### HOW TO COMPLETE THIS TASK
What do the lines from the one containing "C1: 150nF (GND, VSW) -> 1uF (GND, VSW)" through the end of the entries say? Quote them exactly, and only them.

Dataset records

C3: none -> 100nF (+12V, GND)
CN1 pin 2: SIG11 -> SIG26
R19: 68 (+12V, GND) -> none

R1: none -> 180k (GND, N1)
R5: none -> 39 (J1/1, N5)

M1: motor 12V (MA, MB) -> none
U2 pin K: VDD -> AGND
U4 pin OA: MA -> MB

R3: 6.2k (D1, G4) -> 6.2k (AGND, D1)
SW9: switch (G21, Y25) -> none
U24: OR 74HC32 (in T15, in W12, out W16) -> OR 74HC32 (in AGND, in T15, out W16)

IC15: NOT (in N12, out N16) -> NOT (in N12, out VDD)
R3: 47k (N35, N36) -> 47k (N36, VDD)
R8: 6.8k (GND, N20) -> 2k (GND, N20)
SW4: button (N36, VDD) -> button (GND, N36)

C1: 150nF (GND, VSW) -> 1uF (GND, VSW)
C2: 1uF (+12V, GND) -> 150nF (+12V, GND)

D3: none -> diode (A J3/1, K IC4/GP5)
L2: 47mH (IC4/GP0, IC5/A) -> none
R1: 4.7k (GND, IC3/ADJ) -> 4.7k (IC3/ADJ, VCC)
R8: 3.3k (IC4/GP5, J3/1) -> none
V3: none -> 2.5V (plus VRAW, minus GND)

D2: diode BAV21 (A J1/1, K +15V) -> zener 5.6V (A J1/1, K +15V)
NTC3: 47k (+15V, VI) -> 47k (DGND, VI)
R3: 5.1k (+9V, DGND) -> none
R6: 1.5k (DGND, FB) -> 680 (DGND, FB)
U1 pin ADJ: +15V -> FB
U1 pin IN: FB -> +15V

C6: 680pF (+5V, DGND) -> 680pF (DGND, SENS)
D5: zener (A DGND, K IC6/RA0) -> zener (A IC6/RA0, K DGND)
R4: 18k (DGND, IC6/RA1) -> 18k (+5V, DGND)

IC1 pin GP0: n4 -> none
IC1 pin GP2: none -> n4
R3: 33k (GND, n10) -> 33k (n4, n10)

### TASK RESPONSE
C1: 150nF (GND, VSW) -> 1uF (GND, VSW)
C2: 1uF (+12V, GND) -> 150nF (+12V, GND)

D3: none -> diode (A J3/1, K IC4/GP5)
L2: 47mH (IC4/GP0, IC5/A) -> none
R1: 4.7k (GND, IC3/ADJ) -> 4.7k (IC3/ADJ, VCC)
R8: 3.3k (IC4/GP5, J3/1) -> none
V3: none -> 2.5V (plus VRAW, minus GND)

D2: diode BAV21 (A J1/1, K +15V) -> zener 5.6V (A J1/1, K +15V)
NTC3: 47k (+15V, VI) -> 47k (DGND, VI)
R3: 5.1k (+9V, DGND) -> none
R6: 1.5k (DGND, FB) -> 680 (DGND, FB)
U1 pin ADJ: +15V -> FB
U1 pin IN: FB -> +15V

C6: 680pF (+5V, DGND) -> 680pF (DGND, SENS)
D5: zener (A DGND, K IC6/RA0) -> zener (A IC6/RA0, K DGND)
R4: 18k (DGND, IC6/RA1) -> 18k (+5V, DGND)

IC1 pin GP0: n4 -> none
IC1 pin GP2: none -> n4
R3: 33k (GND, n10) -> 33k (n4, n10)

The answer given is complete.